Search the data for the word "none" and copy every line where it occurs.

[Material for this exercise]

== Segment start ==

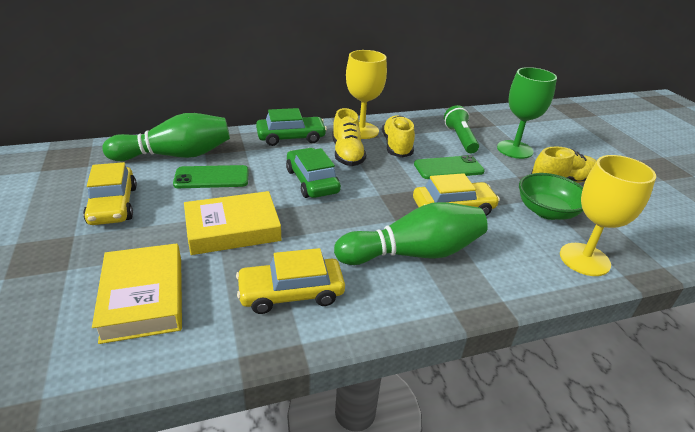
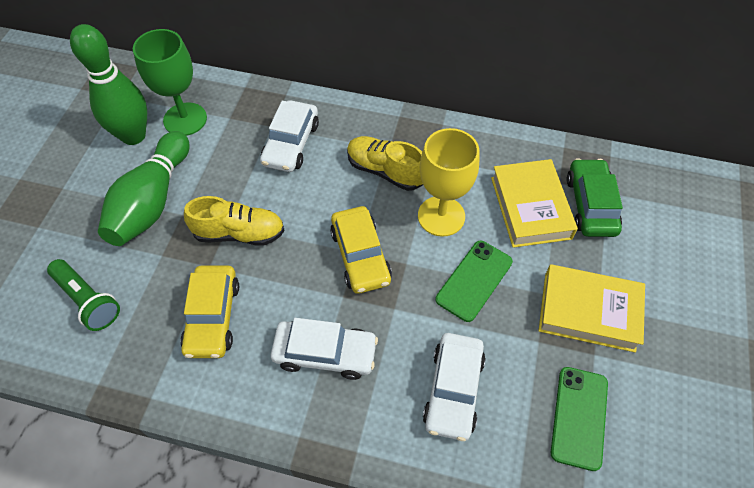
green bowl: [519,173,583,220] = 1 -> none = 0
green car: [256,108,327,146] [286,148,341,198] = 2 -> [567,158,623,237] = 1
white car: none = 0 -> [260,100,319,172] [271,318,378,380] [423,333,486,441] = 3
yellow car: [83,162,137,225] [236,248,345,314] [413,173,500,216] = 3 -> [180,266,239,358] [330,206,392,294] = 2
yellow goblet: [346,50,387,139] [560,155,656,276] = 2 -> [418,128,479,237] = 1
yellow shoe: [332,108,366,166] [382,115,415,158] [531,147,596,183] = 3 -> [184,196,285,246] [347,136,423,191] = 2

== Segment end ==

[Answer for the task]
green bowl: [519,173,583,220] = 1 -> none = 0
white car: none = 0 -> [260,100,319,172] [271,318,378,380] [423,333,486,441] = 3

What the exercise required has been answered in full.